Go through the listing below and list every line with "across".

====== INFORMATION PROVIDED ======

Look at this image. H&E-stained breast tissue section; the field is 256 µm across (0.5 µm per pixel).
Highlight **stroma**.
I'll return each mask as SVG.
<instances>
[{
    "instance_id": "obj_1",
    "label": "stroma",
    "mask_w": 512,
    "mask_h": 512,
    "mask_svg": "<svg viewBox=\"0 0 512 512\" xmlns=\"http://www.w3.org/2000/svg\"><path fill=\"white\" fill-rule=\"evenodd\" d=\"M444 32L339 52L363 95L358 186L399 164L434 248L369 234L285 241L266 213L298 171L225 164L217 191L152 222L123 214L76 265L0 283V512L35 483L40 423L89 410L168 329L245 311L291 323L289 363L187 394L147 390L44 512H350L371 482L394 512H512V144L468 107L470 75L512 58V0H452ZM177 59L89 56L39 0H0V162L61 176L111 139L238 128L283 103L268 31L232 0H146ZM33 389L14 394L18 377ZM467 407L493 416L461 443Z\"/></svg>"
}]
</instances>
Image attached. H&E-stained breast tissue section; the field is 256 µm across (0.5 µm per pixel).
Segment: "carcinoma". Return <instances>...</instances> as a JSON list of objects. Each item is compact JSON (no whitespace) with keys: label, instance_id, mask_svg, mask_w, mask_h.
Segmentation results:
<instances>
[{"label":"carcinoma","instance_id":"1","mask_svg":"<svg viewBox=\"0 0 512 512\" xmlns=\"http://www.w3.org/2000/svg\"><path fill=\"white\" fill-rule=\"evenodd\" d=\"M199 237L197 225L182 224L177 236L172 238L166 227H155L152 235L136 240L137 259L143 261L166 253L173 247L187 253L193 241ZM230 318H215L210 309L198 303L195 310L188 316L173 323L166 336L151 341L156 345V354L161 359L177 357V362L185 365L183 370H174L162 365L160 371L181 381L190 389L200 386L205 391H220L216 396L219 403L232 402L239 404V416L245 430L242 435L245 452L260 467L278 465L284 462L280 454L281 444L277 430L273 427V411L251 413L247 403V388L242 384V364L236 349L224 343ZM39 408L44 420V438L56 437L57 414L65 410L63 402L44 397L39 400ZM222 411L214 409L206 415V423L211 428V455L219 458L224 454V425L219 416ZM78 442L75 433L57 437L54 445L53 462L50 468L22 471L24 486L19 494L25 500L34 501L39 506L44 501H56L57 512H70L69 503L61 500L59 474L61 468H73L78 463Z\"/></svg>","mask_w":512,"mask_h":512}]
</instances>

======

COMPLETE ANSWER
Look at this image. H&E-stained breast tissue section; the field is 256 µm across (0.5 µm per pixel).
Image attached. H&E-stained breast tissue section; the field is 256 µm across (0.5 µm per pixel).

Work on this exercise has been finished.